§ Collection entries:

###

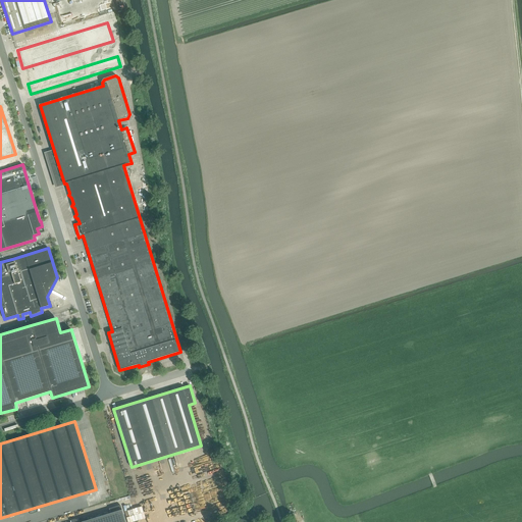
[(119,467),(113,469),(119,490),(124,489),(119,467)]
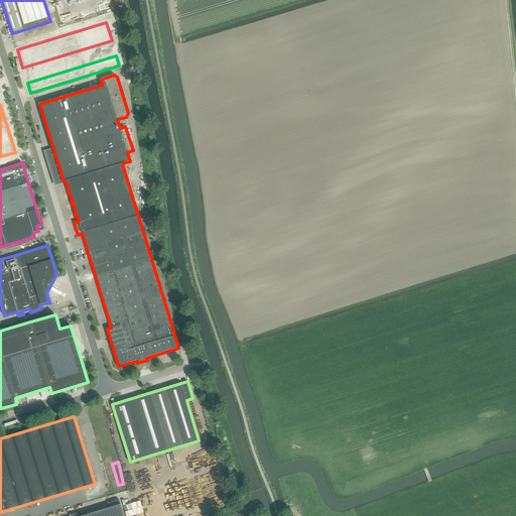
[(125,515),(121,500),(120,499),(110,502),(111,507),(81,515),(78,515),(77,513),(76,513),(72,514),(72,515),(125,515)]
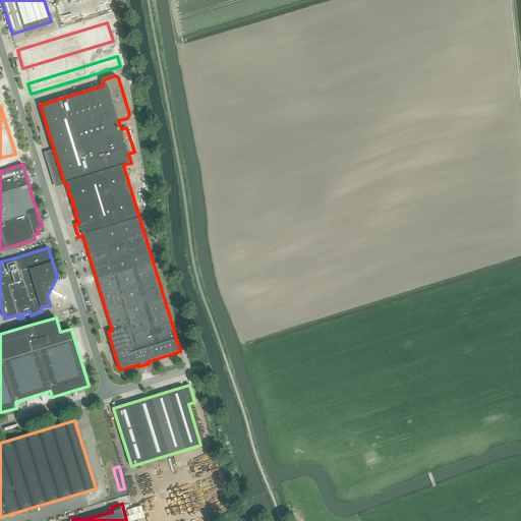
All buildings are outlined.
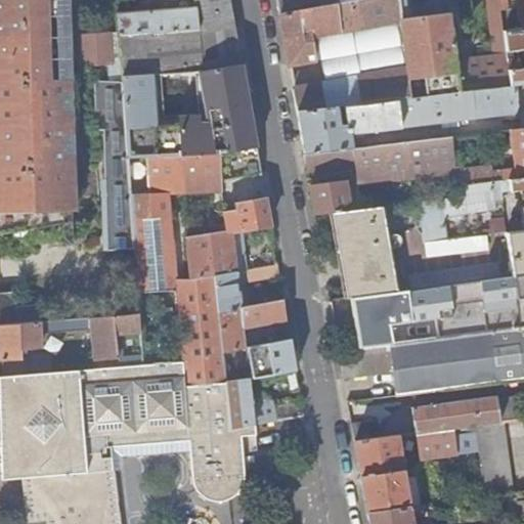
[(70,20),(69,0),(0,0),(0,212),(76,211),(70,20)]
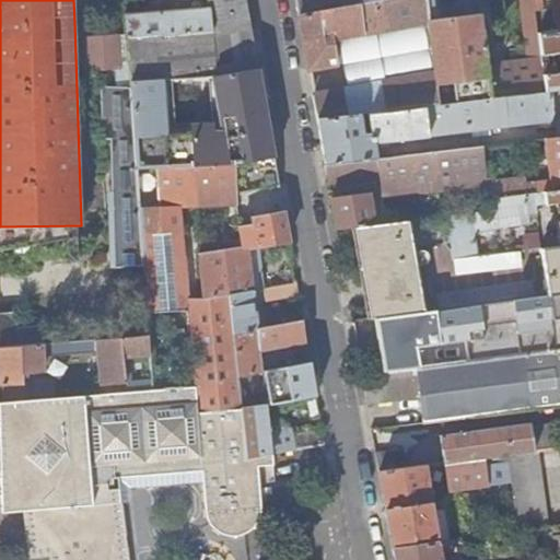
[(213,0),(214,8),(165,13),(165,7),(153,8),(153,14),(128,16),(129,35),(129,38),(213,31),(214,51),(217,76),(260,69),(255,35),(248,0),(213,0)]
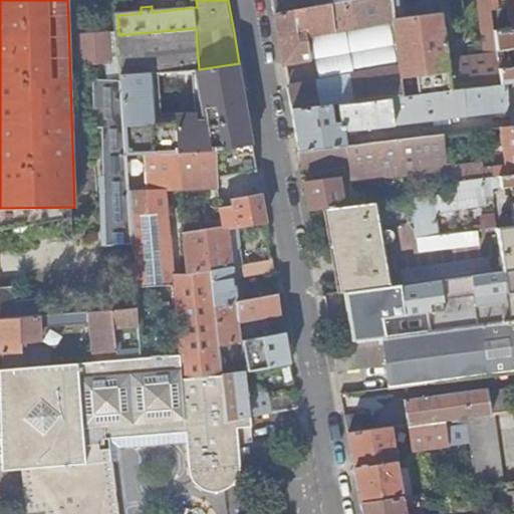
[(329,2),(329,0),(273,0),(276,12),(329,2)]
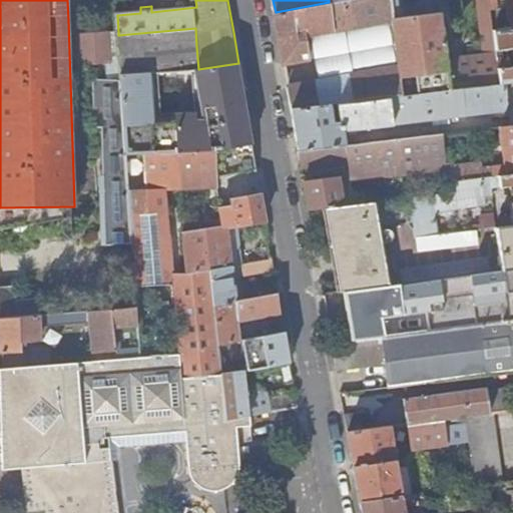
[(393,0),(342,0),(333,2),(337,28),(372,22),(394,19),(395,19),(393,0)]
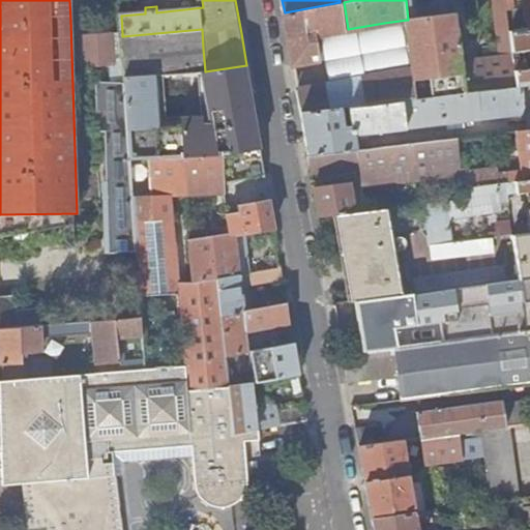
[(348,29),(344,2),(340,2),(285,12),(294,63),(320,59),(316,33),(348,29)]
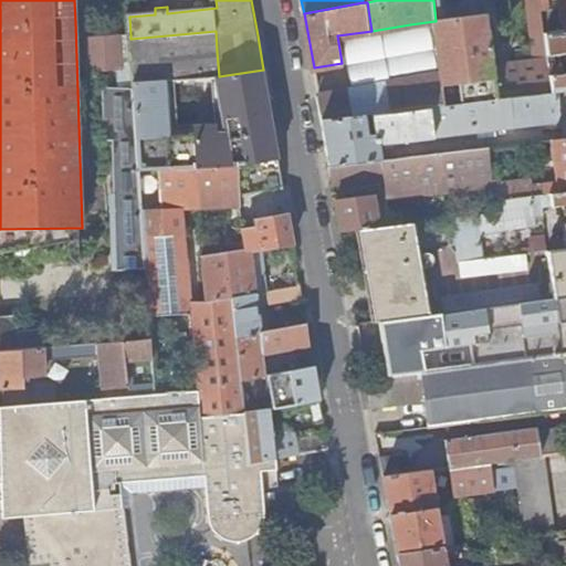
[(495,75),(488,14),(436,21),(435,21),(443,104),(464,101),(498,97),(495,75)]
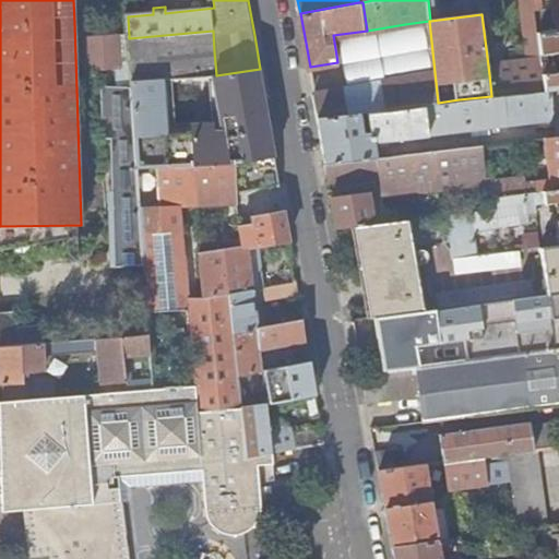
[(405,24),(367,31),(333,35),(337,62),(345,61),(349,87),(344,88),(347,114),(371,110),(438,103),(429,21),(405,24)]
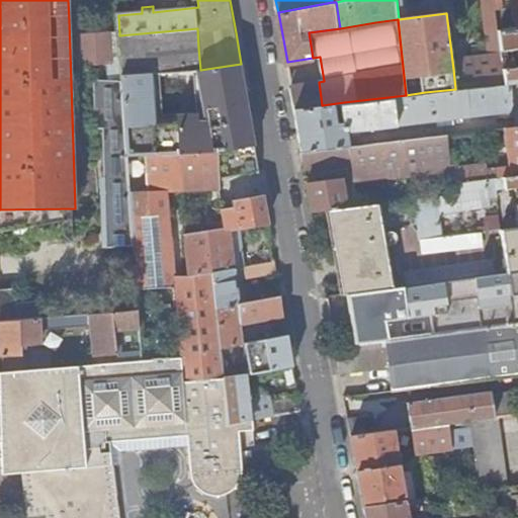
[(511,82),(517,81),(517,25),(515,26),(498,28),(502,62),(505,83),(511,82)]
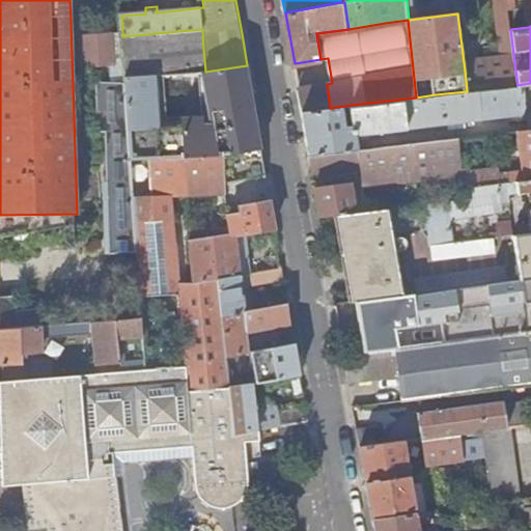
[(124,56),(203,49),(202,29),(122,36),(123,49),(124,56)]
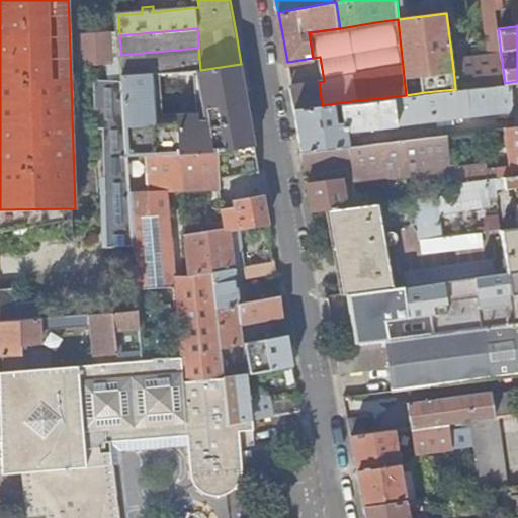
[(112,64),(111,81),(122,81),(122,76),(121,55),(120,48),(119,35),(119,32),(82,35),(84,66),(112,64)]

###

§ What you are asked to do: Your answer should be an exact copy of the entries above, with no images included.

§ Answer box:
[(119,467),(113,469),(119,490),(124,489),(119,467)]
[(125,515),(121,500),(120,499),(110,502),(111,507),(81,515),(78,515),(77,513),(76,513),(72,514),(72,515),(125,515)]
All buildings are outlined.
[(70,20),(69,0),(0,0),(0,212),(76,211),(70,20)]
[(213,0),(214,8),(165,13),(165,7),(153,8),(153,14),(128,16),(129,35),(129,38),(213,31),(214,51),(217,76),(260,69),(255,35),(248,0),(213,0)]
[(329,2),(329,0),(273,0),(276,12),(329,2)]
[(393,0),(342,0),(333,2),(337,28),(372,22),(394,19),(395,19),(393,0)]
[(348,29),(344,2),(340,2),(285,12),(294,63),(320,59),(316,33),(348,29)]
[(495,75),(488,14),(436,21),(435,21),(443,104),(464,101),(498,97),(495,75)]
[(405,24),(367,31),(333,35),(337,62),(345,61),(349,87),(344,88),(347,114),(371,110),(438,103),(429,21),(405,24)]
[(511,82),(517,81),(517,25),(515,26),(498,28),(502,62),(505,83),(511,82)]
[(124,56),(203,49),(202,29),(122,36),(123,49),(124,56)]
[(112,64),(111,81),(122,81),(122,76),(121,55),(120,48),(119,35),(119,32),(82,35),(84,66),(112,64)]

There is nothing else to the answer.